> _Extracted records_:
= = = =
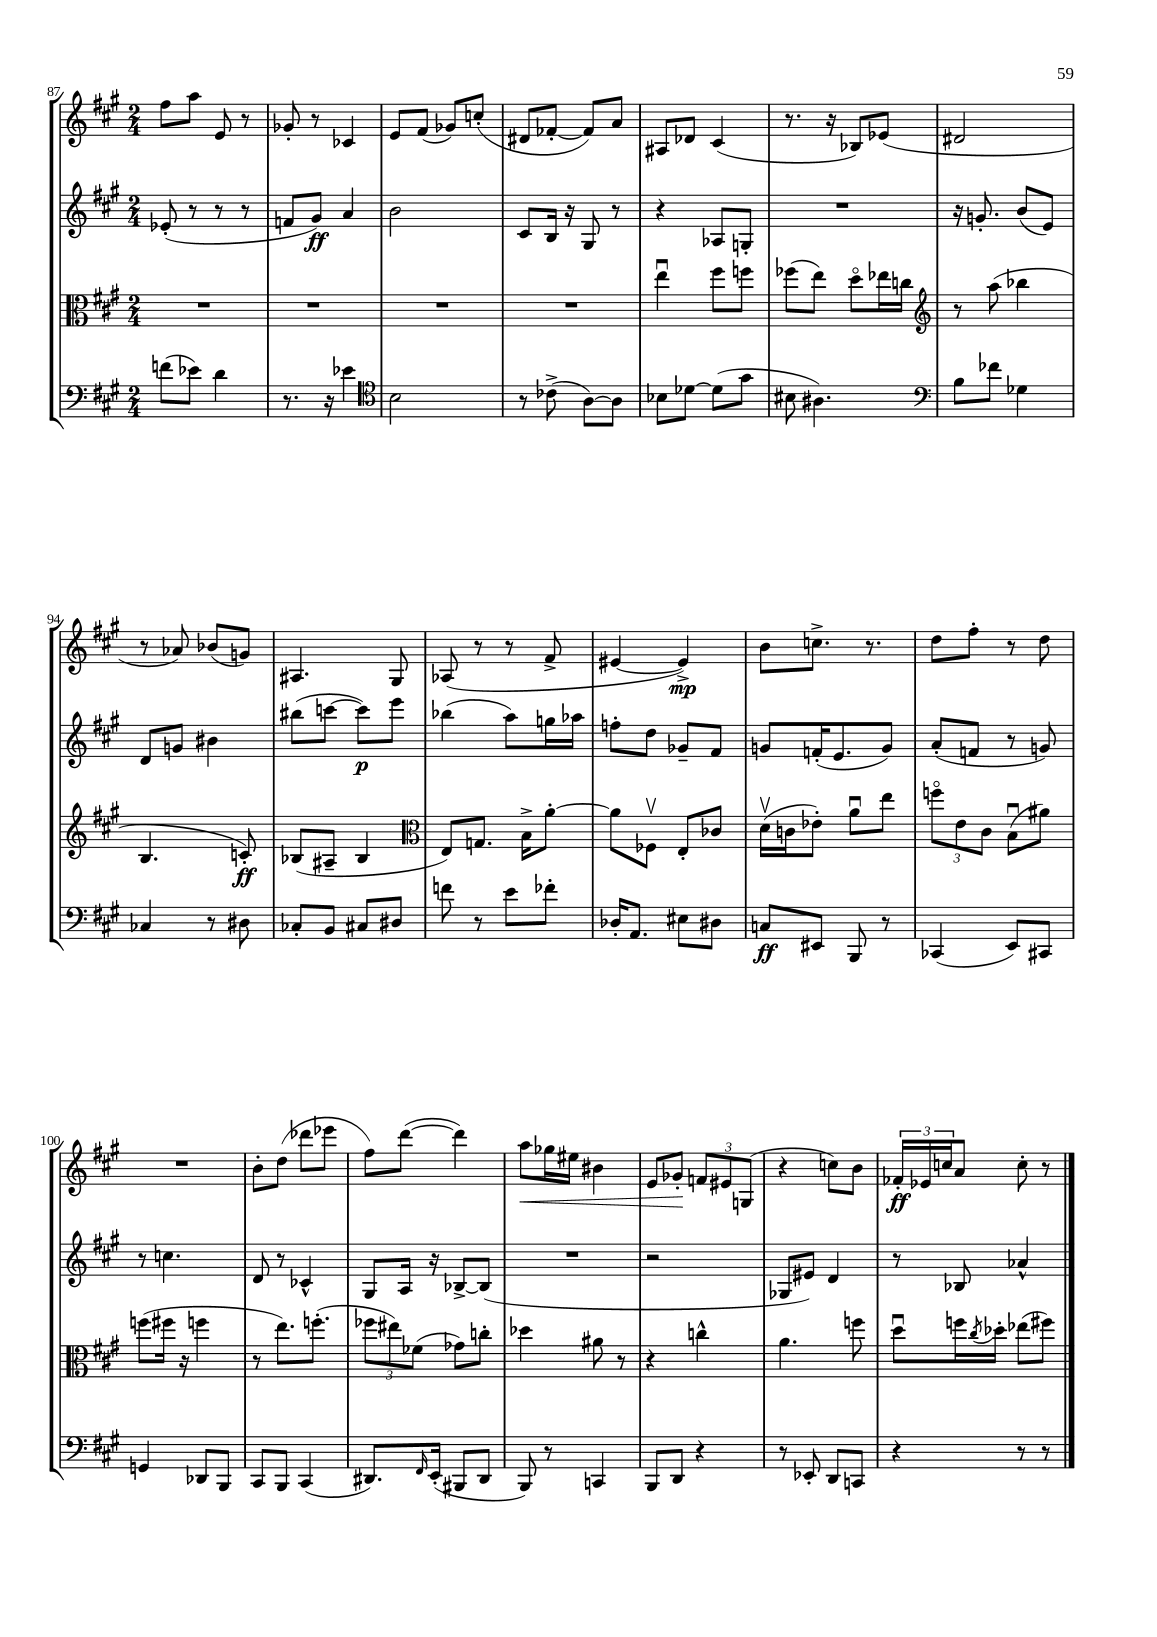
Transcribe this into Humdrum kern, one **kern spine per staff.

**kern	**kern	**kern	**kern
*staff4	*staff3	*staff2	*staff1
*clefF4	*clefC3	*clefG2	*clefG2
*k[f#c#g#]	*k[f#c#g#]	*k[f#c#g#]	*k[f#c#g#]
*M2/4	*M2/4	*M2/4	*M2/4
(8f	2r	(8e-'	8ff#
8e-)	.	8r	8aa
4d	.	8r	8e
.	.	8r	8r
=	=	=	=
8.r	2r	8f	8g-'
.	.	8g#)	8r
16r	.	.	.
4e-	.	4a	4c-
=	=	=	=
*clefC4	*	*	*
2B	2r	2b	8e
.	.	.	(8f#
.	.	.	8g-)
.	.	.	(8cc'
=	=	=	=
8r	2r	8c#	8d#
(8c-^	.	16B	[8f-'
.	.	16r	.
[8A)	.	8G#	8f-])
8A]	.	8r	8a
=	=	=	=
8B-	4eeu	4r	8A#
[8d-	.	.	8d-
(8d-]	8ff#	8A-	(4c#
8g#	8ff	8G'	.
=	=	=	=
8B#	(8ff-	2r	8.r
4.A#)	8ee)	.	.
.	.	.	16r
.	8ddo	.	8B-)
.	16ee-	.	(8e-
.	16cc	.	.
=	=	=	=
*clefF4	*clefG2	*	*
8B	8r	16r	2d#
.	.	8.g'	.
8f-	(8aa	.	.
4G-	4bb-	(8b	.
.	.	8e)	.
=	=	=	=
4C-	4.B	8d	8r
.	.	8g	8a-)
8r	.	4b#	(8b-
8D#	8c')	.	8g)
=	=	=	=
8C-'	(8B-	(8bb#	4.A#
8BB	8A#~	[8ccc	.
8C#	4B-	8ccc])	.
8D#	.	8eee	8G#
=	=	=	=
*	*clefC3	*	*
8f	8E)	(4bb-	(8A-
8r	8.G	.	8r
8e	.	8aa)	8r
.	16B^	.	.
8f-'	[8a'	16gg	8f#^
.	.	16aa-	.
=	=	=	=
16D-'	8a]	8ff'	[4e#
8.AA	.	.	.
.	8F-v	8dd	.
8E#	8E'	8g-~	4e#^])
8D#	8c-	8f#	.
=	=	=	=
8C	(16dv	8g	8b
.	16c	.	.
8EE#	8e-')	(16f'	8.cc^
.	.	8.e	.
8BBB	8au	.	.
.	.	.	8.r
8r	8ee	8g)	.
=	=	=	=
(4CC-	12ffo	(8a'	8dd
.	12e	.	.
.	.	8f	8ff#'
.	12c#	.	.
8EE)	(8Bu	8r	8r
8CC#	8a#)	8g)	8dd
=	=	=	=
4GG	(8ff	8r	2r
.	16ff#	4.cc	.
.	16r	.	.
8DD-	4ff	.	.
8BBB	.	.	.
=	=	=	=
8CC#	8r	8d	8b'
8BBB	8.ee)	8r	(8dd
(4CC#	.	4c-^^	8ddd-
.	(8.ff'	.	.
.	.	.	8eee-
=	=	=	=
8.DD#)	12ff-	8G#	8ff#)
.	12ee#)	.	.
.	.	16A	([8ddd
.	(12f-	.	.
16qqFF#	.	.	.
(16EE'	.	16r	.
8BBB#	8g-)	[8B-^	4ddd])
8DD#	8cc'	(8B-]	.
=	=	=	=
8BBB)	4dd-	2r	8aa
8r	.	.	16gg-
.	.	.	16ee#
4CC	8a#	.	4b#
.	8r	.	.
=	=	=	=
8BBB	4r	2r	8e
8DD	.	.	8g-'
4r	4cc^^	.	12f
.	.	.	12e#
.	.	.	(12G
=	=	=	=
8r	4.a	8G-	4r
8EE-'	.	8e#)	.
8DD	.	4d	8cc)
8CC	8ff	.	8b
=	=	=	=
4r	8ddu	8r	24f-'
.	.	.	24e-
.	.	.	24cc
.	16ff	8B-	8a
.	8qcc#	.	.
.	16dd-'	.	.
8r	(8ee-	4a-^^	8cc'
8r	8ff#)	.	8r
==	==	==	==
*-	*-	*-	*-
= = = =
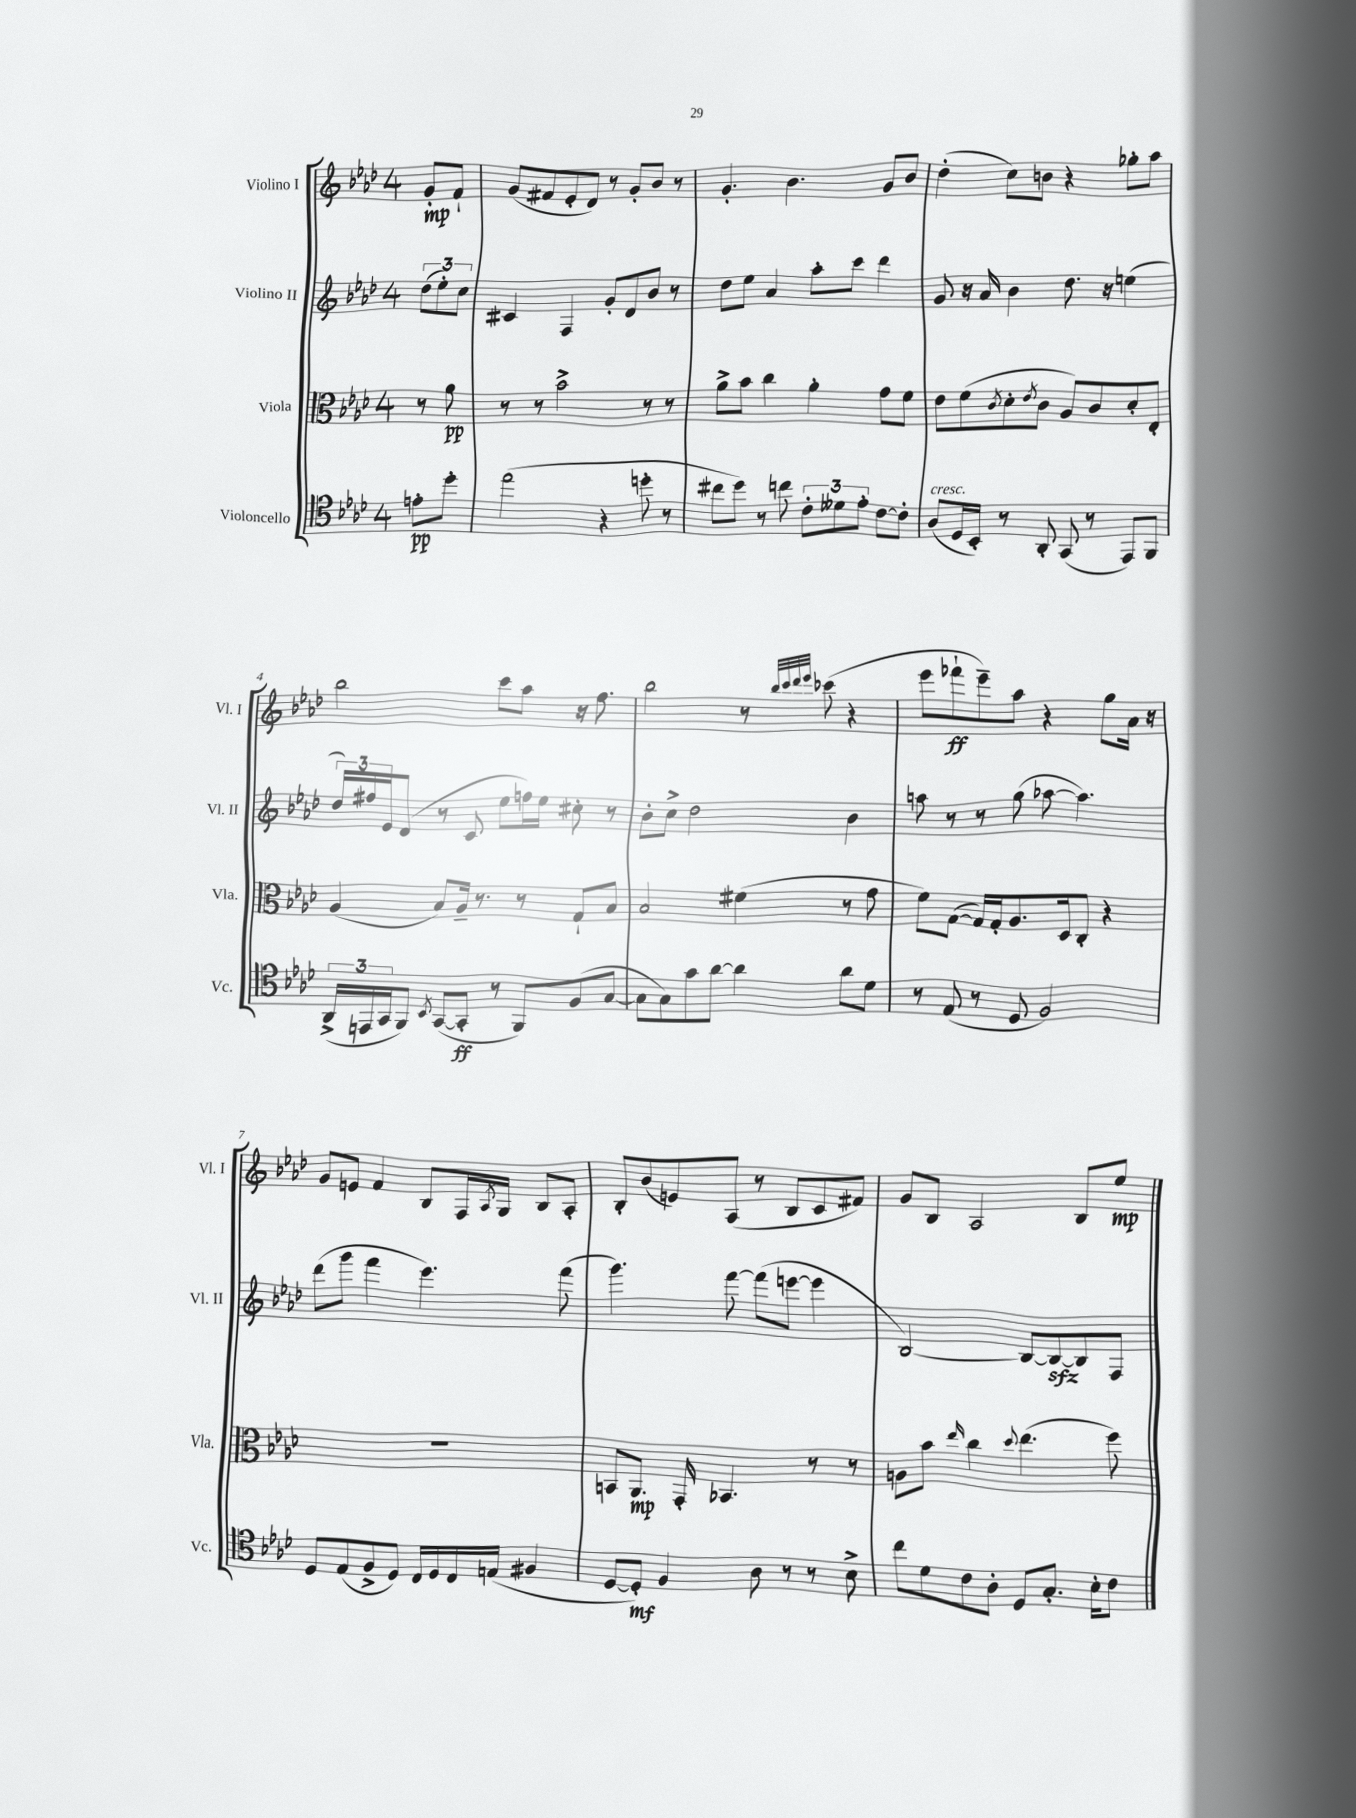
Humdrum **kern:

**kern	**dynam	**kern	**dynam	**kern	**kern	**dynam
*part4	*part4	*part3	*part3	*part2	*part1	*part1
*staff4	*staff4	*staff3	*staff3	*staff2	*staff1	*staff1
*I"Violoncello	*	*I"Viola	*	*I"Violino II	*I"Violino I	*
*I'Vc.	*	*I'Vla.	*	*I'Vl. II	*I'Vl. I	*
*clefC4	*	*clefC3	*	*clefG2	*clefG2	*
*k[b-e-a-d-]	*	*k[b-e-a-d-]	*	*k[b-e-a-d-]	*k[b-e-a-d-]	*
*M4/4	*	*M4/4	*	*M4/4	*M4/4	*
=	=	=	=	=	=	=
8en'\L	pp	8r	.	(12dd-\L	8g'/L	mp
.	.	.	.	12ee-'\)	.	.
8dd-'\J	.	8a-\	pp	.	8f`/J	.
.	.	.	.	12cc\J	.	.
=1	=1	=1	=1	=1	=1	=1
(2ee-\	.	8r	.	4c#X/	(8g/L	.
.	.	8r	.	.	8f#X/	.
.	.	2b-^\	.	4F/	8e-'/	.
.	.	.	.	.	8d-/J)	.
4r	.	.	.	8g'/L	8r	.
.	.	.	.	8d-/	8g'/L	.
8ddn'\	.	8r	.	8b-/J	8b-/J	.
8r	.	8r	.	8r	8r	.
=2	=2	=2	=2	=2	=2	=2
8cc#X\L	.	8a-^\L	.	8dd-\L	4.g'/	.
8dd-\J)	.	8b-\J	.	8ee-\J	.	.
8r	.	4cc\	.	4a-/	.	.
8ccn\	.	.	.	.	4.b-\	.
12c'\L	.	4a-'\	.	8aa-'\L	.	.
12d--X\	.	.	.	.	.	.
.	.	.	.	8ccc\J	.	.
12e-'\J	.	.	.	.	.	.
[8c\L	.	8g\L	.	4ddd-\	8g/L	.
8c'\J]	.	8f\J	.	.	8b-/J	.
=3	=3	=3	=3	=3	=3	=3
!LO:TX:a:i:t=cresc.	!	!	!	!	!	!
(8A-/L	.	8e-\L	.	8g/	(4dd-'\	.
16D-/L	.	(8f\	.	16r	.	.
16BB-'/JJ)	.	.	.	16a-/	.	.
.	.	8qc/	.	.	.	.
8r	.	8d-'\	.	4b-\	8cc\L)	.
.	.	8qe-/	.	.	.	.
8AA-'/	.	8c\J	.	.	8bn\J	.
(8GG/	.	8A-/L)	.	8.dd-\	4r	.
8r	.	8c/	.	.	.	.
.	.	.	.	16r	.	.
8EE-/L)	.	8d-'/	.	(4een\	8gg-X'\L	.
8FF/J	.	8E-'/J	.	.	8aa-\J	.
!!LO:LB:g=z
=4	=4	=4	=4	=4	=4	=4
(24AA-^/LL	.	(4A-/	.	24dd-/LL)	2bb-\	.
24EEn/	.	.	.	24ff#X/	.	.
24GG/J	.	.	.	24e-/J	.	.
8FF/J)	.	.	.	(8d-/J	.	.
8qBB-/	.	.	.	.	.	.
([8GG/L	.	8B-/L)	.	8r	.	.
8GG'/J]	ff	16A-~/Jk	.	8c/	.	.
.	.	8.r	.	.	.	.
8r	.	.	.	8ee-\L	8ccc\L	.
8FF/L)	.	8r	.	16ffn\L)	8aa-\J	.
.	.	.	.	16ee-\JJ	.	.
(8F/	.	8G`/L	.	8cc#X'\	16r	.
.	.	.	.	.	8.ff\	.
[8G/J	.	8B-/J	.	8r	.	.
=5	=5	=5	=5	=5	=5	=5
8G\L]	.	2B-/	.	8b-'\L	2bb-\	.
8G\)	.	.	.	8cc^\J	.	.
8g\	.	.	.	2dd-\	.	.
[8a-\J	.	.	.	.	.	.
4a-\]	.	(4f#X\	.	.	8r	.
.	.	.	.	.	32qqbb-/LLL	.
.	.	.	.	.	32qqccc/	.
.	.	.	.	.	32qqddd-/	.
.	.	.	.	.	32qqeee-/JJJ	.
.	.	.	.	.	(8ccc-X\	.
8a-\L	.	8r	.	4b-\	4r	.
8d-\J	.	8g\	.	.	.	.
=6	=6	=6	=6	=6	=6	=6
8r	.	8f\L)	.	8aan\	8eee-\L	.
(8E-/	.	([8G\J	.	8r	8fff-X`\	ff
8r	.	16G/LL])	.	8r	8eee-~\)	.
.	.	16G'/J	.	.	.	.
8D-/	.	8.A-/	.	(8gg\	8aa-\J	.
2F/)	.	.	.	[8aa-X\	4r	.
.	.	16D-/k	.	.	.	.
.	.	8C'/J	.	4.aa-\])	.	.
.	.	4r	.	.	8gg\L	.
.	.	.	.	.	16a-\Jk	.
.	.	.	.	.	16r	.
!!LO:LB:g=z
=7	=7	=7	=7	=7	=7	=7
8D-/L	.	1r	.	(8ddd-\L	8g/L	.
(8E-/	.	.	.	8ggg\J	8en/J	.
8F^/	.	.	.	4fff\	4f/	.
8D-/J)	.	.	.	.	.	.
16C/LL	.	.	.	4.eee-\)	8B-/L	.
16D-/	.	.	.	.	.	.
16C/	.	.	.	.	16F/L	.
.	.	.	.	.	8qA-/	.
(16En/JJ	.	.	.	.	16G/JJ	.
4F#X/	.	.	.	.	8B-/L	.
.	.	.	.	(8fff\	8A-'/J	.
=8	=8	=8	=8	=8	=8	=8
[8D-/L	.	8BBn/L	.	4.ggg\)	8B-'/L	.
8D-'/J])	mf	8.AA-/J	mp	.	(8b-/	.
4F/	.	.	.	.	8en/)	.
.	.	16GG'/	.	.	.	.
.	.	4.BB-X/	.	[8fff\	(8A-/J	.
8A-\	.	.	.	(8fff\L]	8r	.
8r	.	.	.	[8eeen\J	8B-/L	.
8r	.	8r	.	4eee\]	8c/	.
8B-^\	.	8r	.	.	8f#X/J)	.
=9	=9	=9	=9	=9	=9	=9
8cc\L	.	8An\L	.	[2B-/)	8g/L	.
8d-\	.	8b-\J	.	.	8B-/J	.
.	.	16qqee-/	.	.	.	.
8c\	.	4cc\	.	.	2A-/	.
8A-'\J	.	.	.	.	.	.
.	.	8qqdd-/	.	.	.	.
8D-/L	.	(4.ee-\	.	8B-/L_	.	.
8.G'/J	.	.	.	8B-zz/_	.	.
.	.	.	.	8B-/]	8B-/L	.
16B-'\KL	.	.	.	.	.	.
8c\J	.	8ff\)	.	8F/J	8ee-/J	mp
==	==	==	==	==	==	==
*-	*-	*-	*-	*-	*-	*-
= = = =
> _Given exercise_:
Gather every line in the records above that contains the string "kern", and copy each one in full.

> _Response to this exercise_:
Transcribe this into Humdrum kern, one **kern spine per staff.
**kern	**kern	**kern	**kern
Humdrum **kern:
**kern	**dynam	**kern	**dynam	**kern	**kern	**dynam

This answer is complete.